Required action
The answer should consist of each line from the data below that includes "Clock".

Given data
####
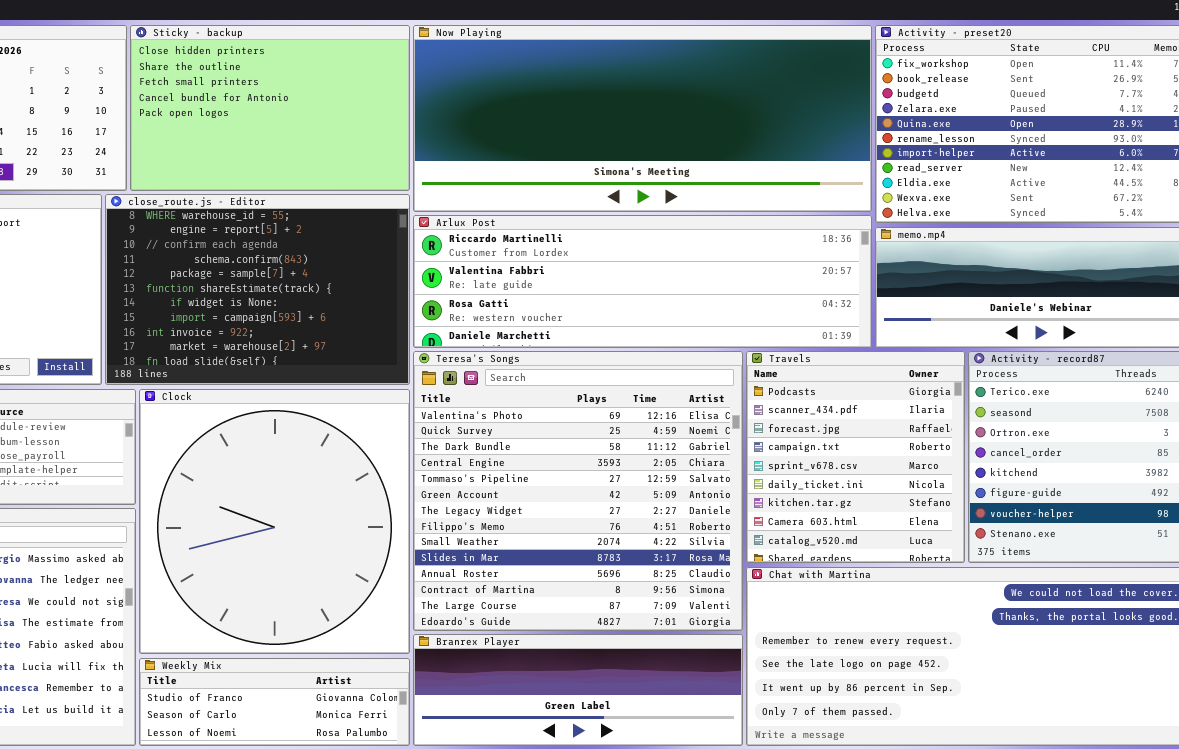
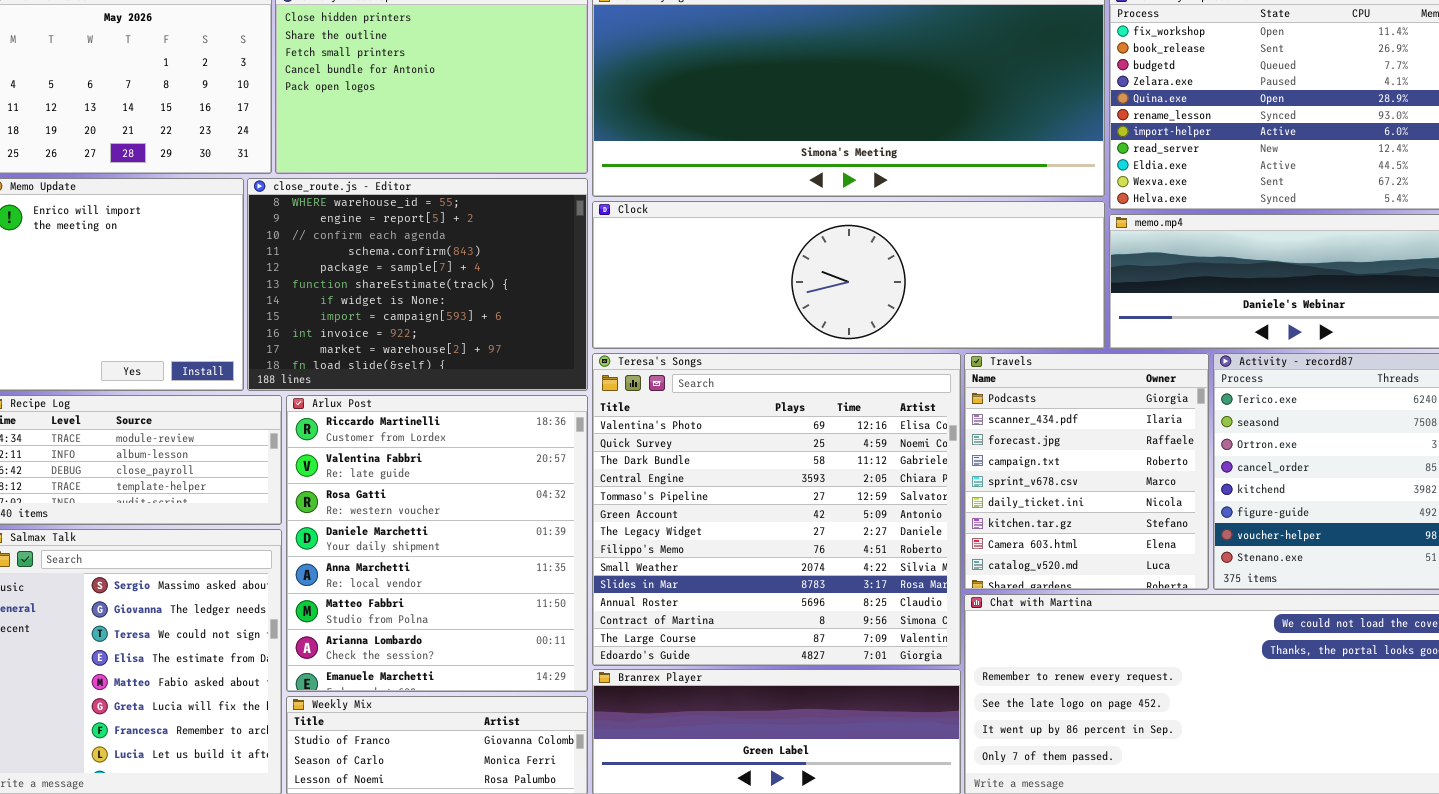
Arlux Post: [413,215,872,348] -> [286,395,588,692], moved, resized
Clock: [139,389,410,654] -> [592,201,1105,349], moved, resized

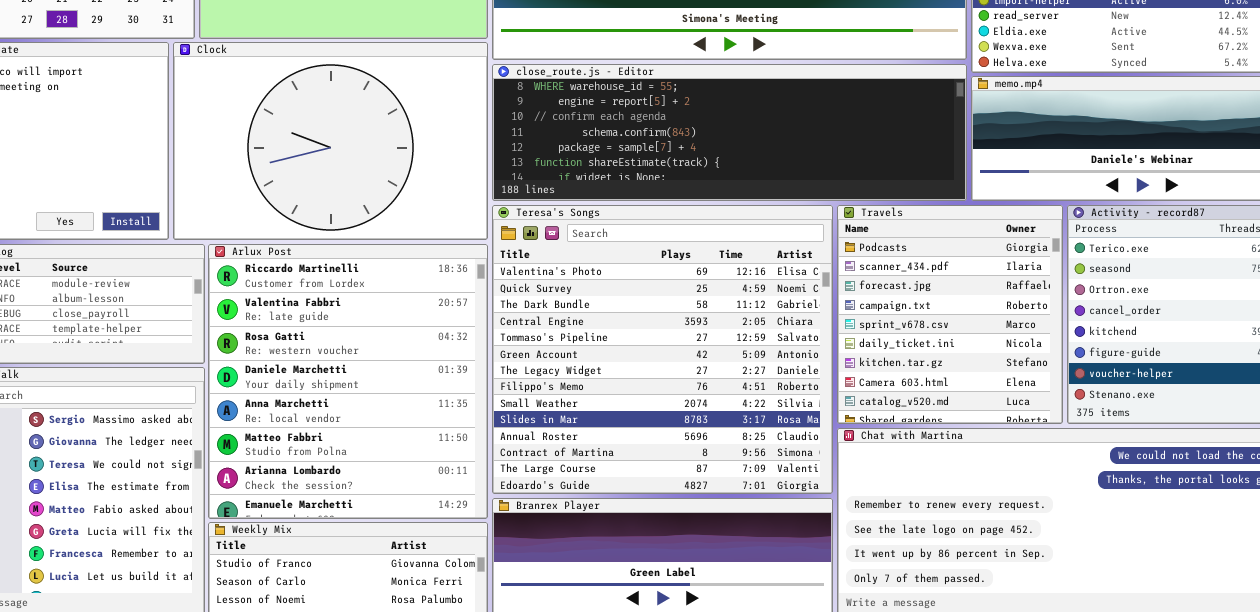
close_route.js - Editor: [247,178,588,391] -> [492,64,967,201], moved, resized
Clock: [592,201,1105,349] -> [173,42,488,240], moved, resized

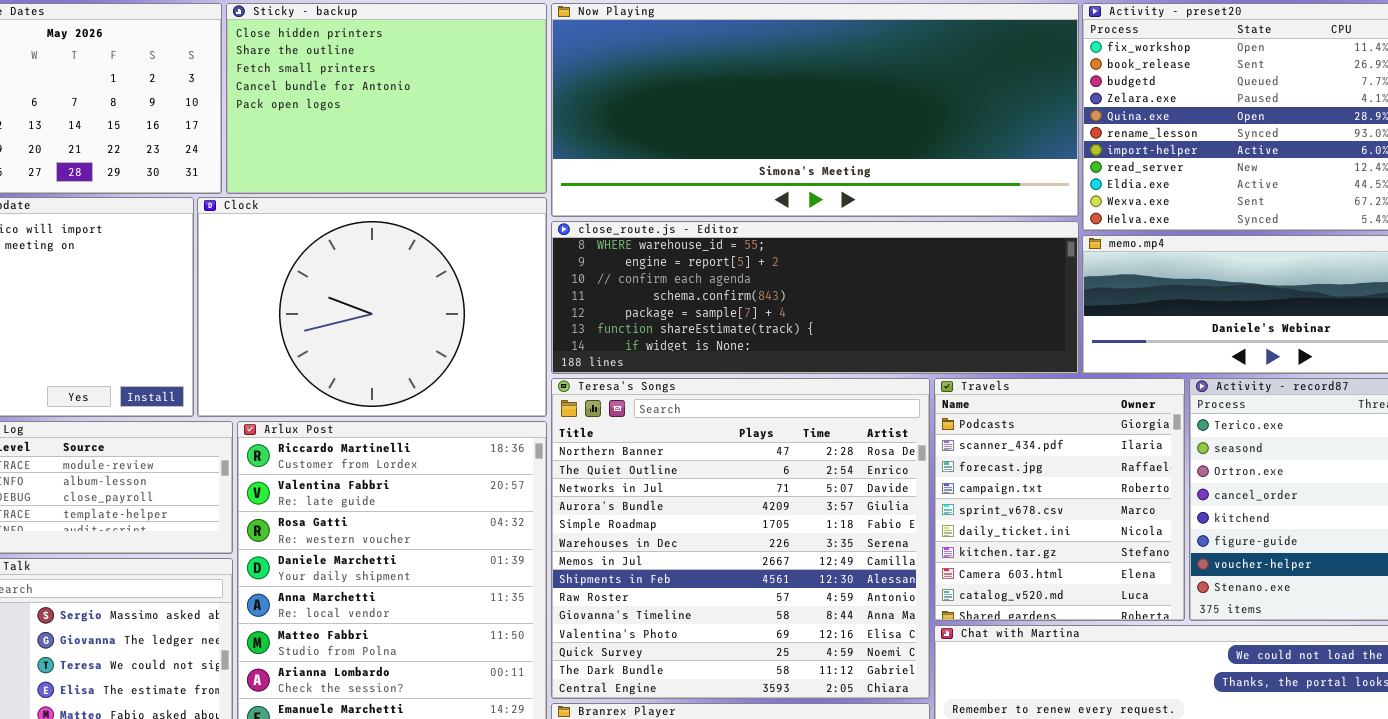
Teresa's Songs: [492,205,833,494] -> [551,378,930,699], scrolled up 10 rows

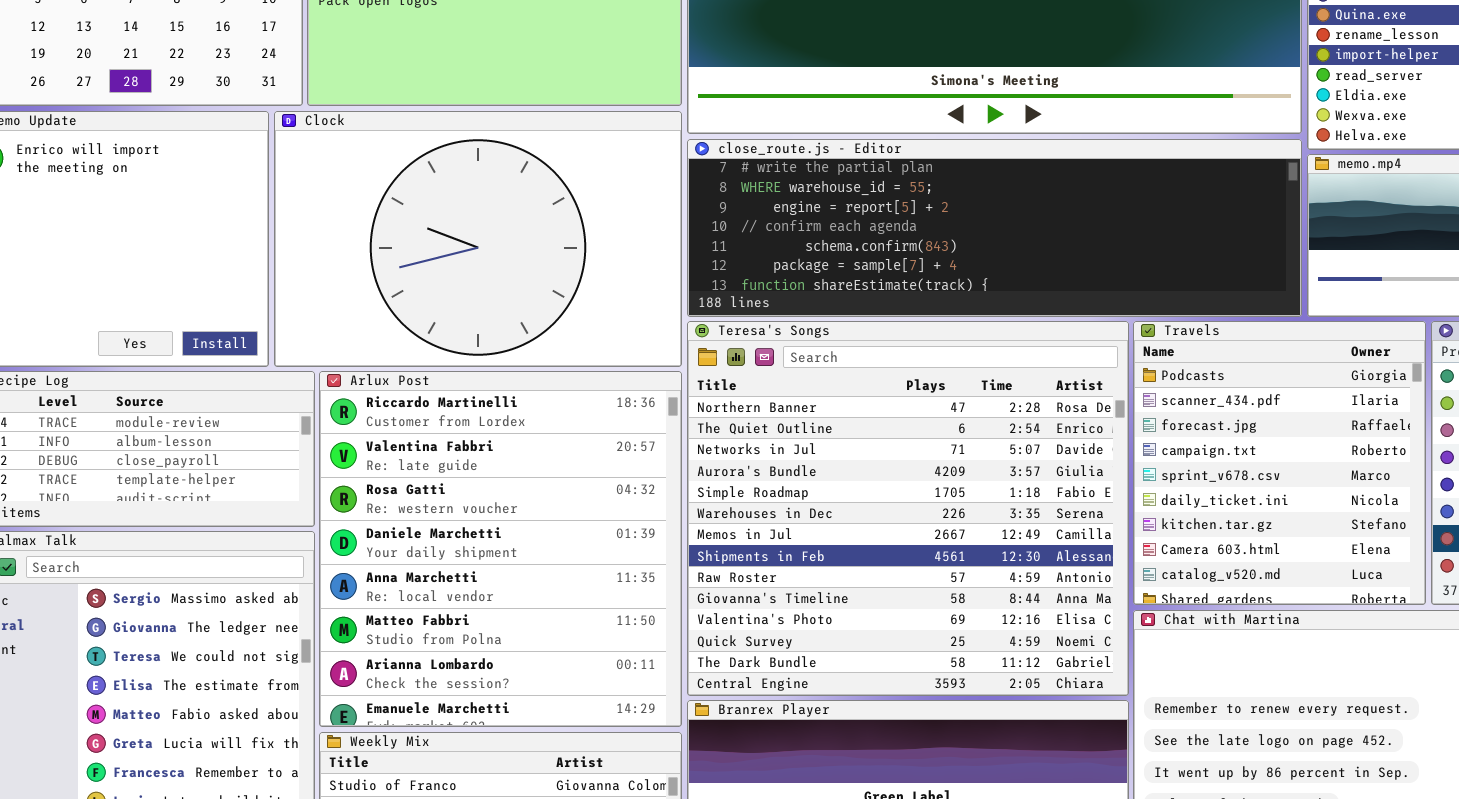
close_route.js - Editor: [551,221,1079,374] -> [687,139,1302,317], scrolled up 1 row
####
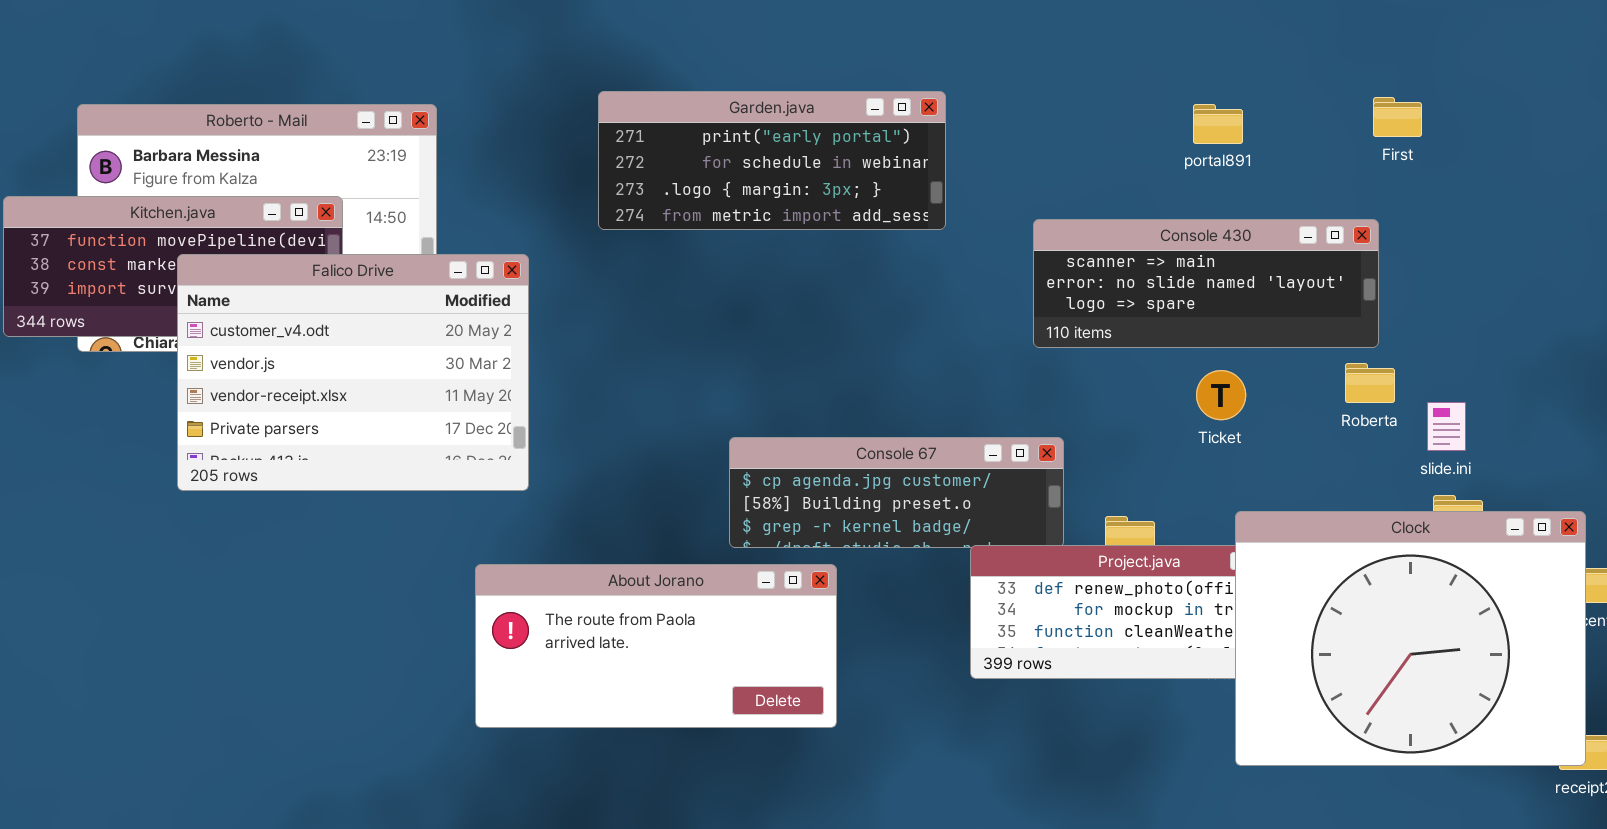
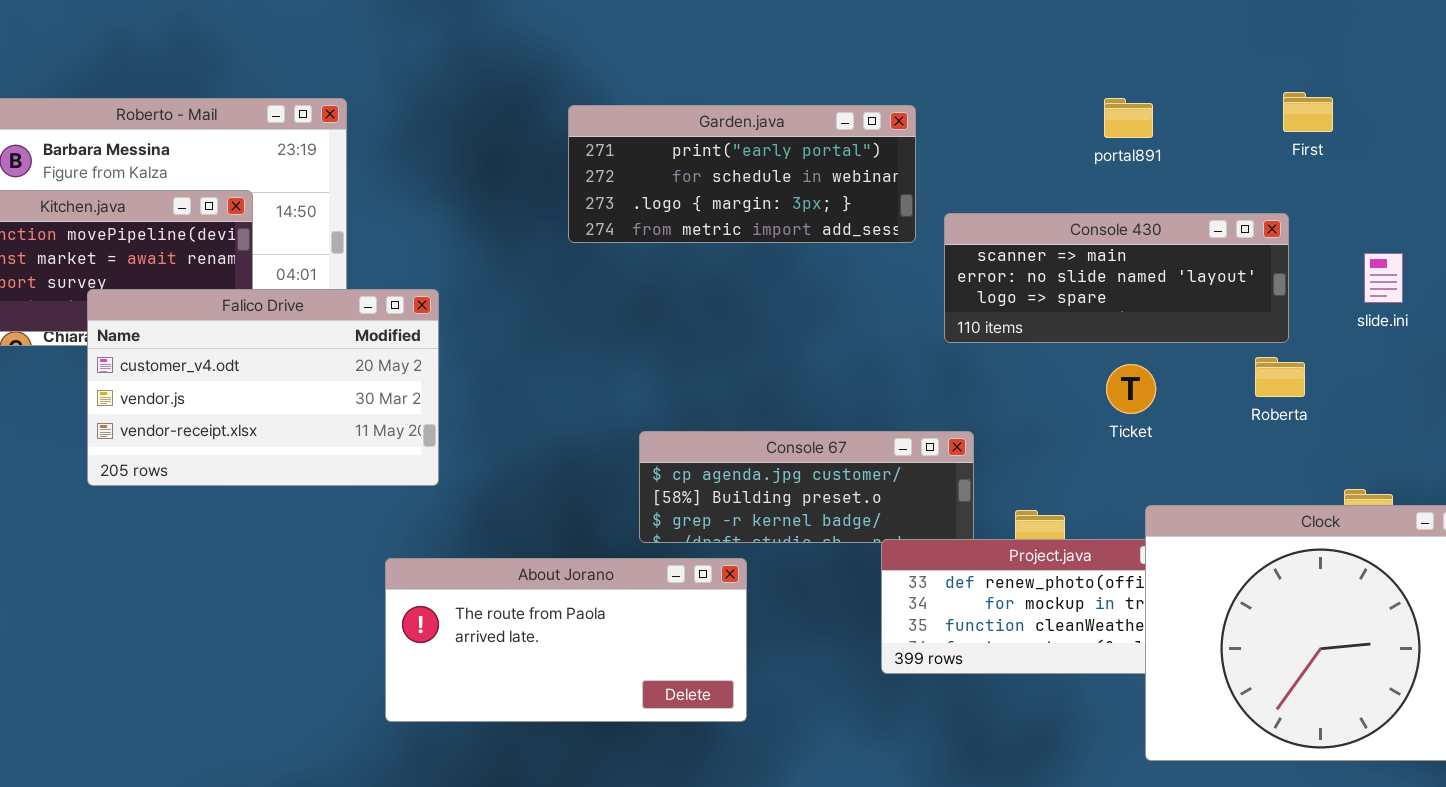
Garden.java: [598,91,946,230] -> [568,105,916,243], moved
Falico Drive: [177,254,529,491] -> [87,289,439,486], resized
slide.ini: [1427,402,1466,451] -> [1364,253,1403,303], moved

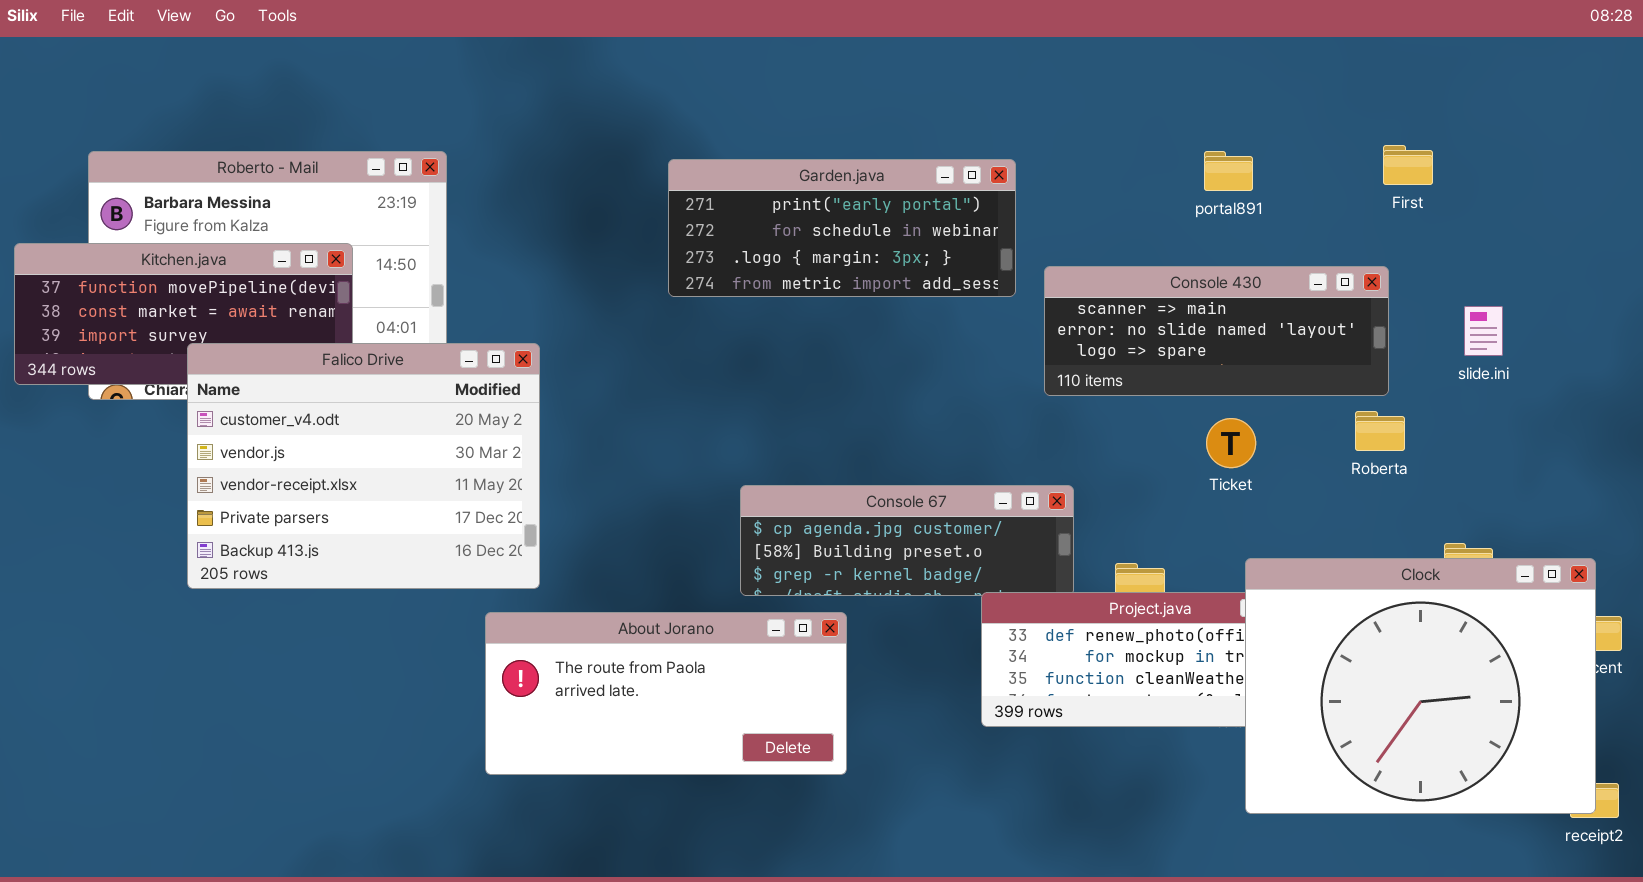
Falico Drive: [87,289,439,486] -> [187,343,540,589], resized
####
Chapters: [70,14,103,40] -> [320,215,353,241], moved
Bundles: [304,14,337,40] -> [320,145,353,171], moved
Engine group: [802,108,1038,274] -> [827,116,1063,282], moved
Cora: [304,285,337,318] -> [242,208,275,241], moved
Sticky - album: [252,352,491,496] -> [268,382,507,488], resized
####
Written response
Clock: [139,389,410,654] -> [592,201,1105,349], moved, resized
Clock: [592,201,1105,349] -> [173,42,488,240], moved, resized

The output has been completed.